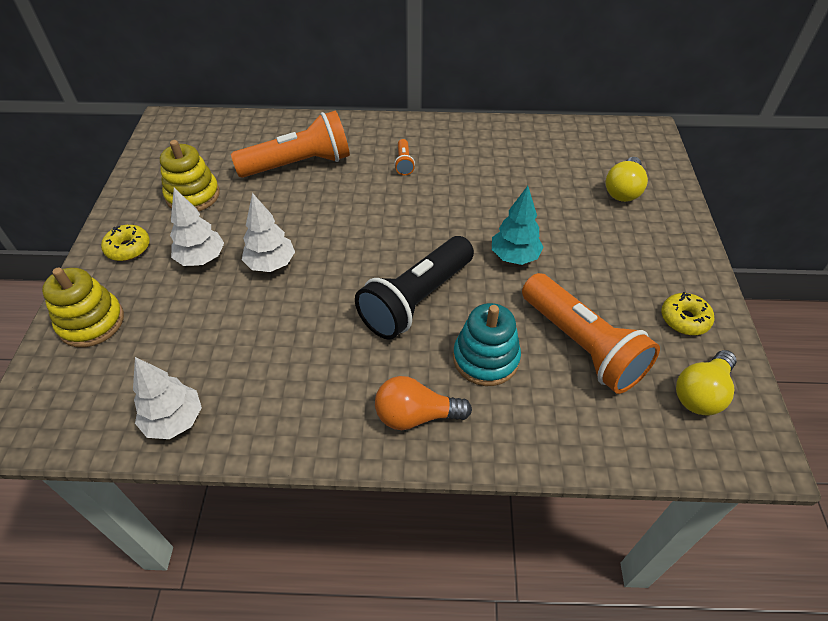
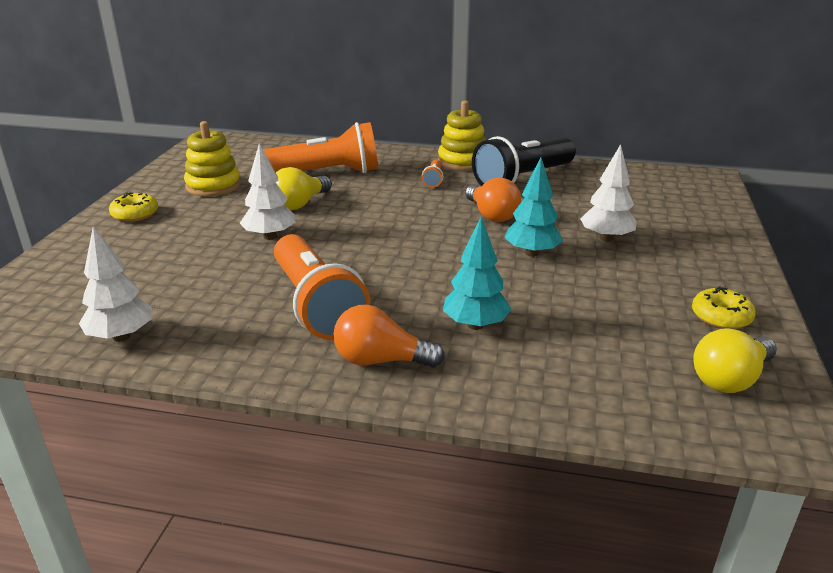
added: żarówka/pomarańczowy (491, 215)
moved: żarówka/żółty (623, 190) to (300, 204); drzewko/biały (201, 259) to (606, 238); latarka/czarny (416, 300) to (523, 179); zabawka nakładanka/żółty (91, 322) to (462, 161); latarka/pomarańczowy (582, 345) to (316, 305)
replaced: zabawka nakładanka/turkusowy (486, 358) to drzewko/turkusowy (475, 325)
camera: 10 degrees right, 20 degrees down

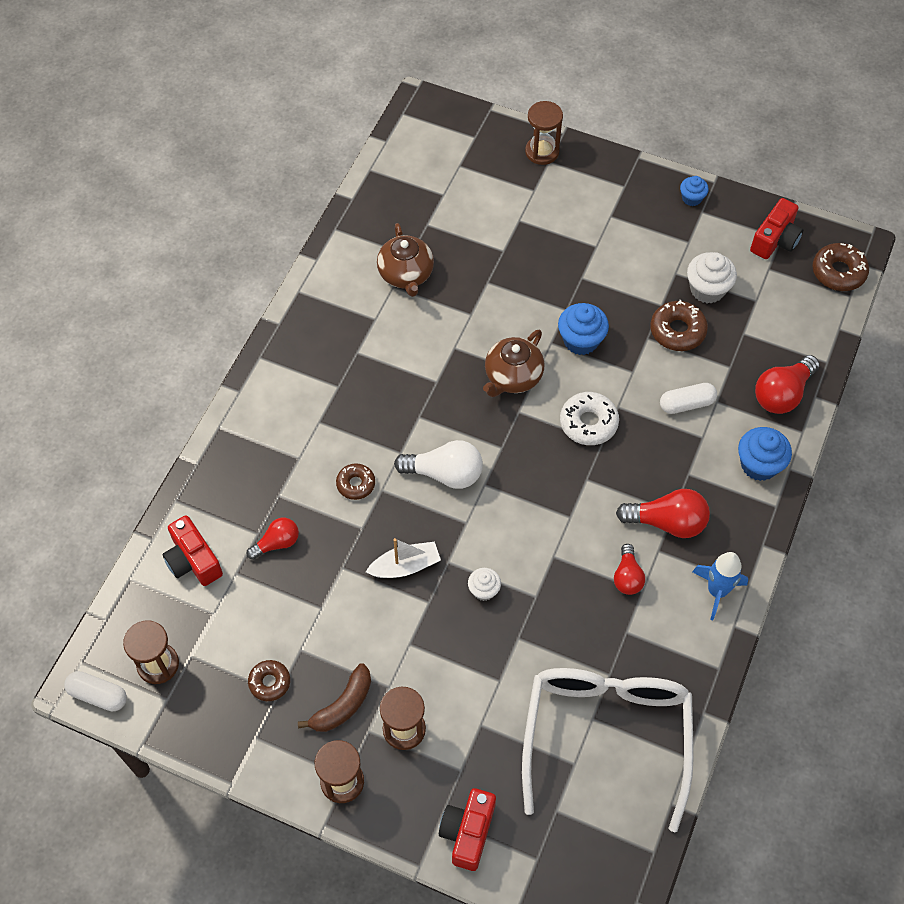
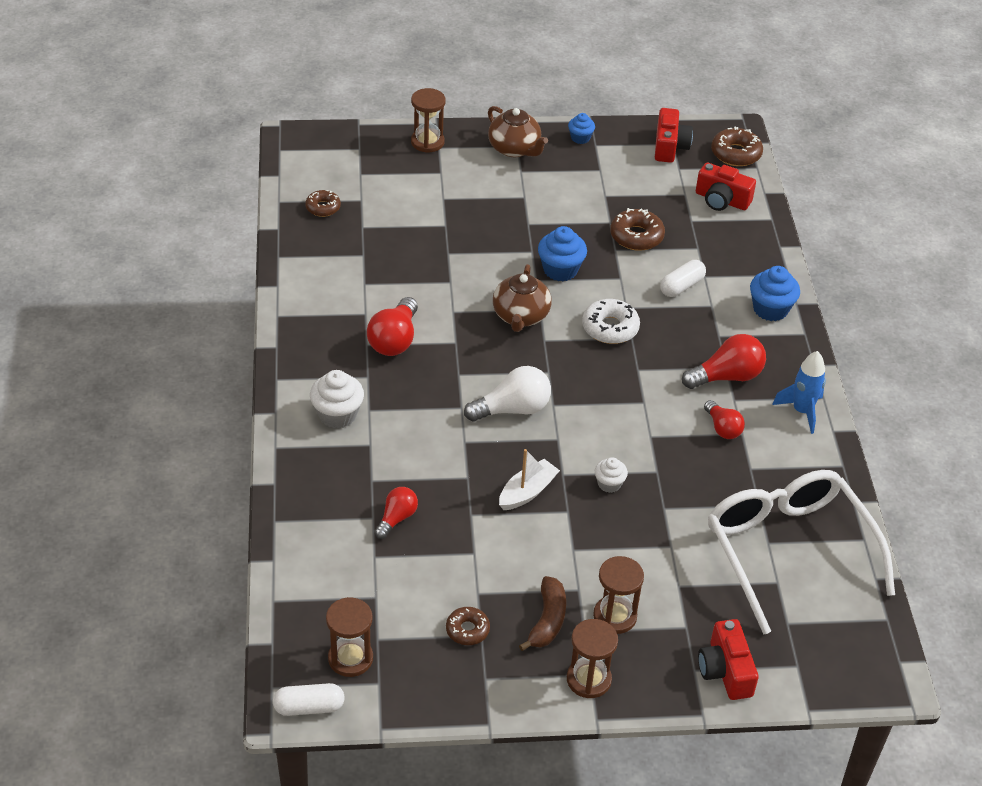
moved: imbryk/brązowy (406, 274) to (515, 149); muffinka/biały (707, 289) to (337, 414); żarówka/czerwony (782, 394) to (394, 340); donut/brązowy (356, 484) to (323, 207); aparat fotograficzny/czerwony (193, 560) to (721, 200)
camera: 30 degrees left, 15 degrees down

• The task: The records above are to be transcribed word for word. Skip the images.

• Exercise result:
added: żarówka/pomarańczowy (491, 215)
moved: żarówka/żółty (623, 190) to (300, 204); drzewko/biały (201, 259) to (606, 238); latarka/czarny (416, 300) to (523, 179); zabawka nakładanka/żółty (91, 322) to (462, 161); latarka/pomarańczowy (582, 345) to (316, 305)
replaced: zabawka nakładanka/turkusowy (486, 358) to drzewko/turkusowy (475, 325)
camera: 10 degrees right, 20 degrees down

moved: imbryk/brązowy (406, 274) to (515, 149); muffinka/biały (707, 289) to (337, 414); żarówka/czerwony (782, 394) to (394, 340); donut/brązowy (356, 484) to (323, 207); aparat fotograficzny/czerwony (193, 560) to (721, 200)
camera: 30 degrees left, 15 degrees down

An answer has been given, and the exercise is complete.